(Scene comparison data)
·····

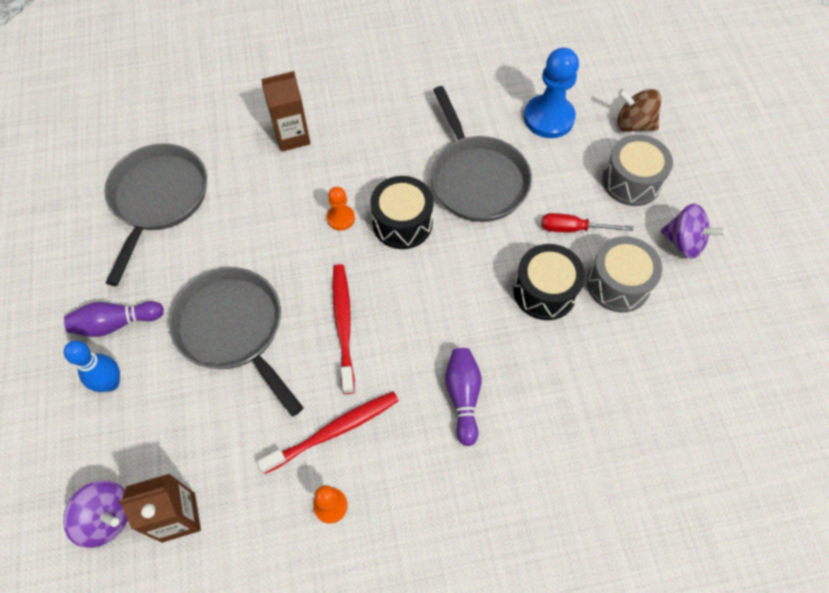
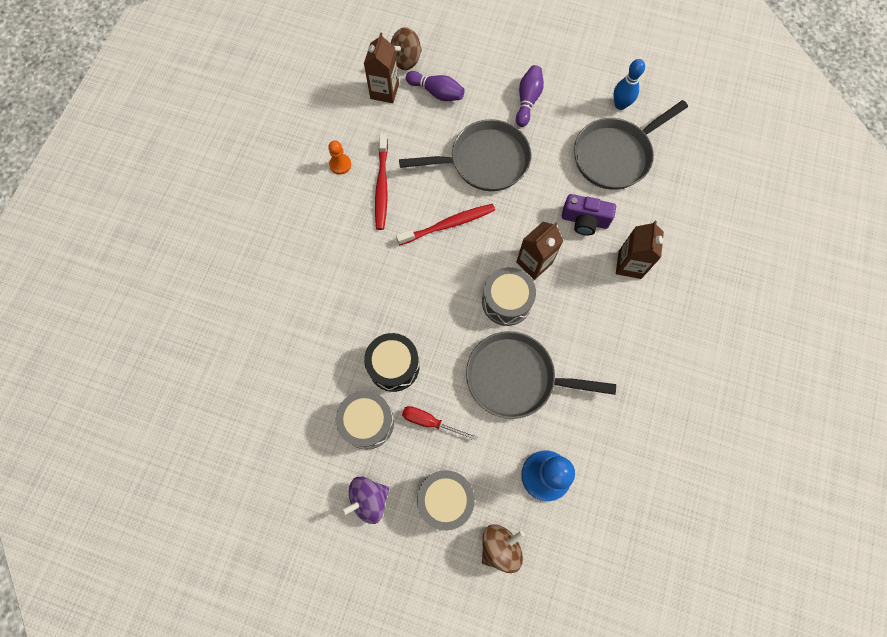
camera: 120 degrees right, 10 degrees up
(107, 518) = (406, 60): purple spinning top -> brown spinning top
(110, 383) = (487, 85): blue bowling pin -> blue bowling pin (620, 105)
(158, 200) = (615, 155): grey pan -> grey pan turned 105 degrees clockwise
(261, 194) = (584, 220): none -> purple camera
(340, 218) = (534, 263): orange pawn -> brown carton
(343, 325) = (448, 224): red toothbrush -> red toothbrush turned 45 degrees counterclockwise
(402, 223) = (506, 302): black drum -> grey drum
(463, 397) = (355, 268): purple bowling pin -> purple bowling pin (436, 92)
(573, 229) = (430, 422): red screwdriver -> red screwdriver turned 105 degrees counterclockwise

·····

● WORK REQUIRED: Return every line of the preceding records in which the word "degrees" appears.

● OUTPUT:
camera: 120 degrees right, 10 degrees up
(158, 200) = (615, 155): grey pan -> grey pan turned 105 degrees clockwise
(343, 325) = (448, 224): red toothbrush -> red toothbrush turned 45 degrees counterclockwise
(573, 229) = (430, 422): red screwdriver -> red screwdriver turned 105 degrees counterclockwise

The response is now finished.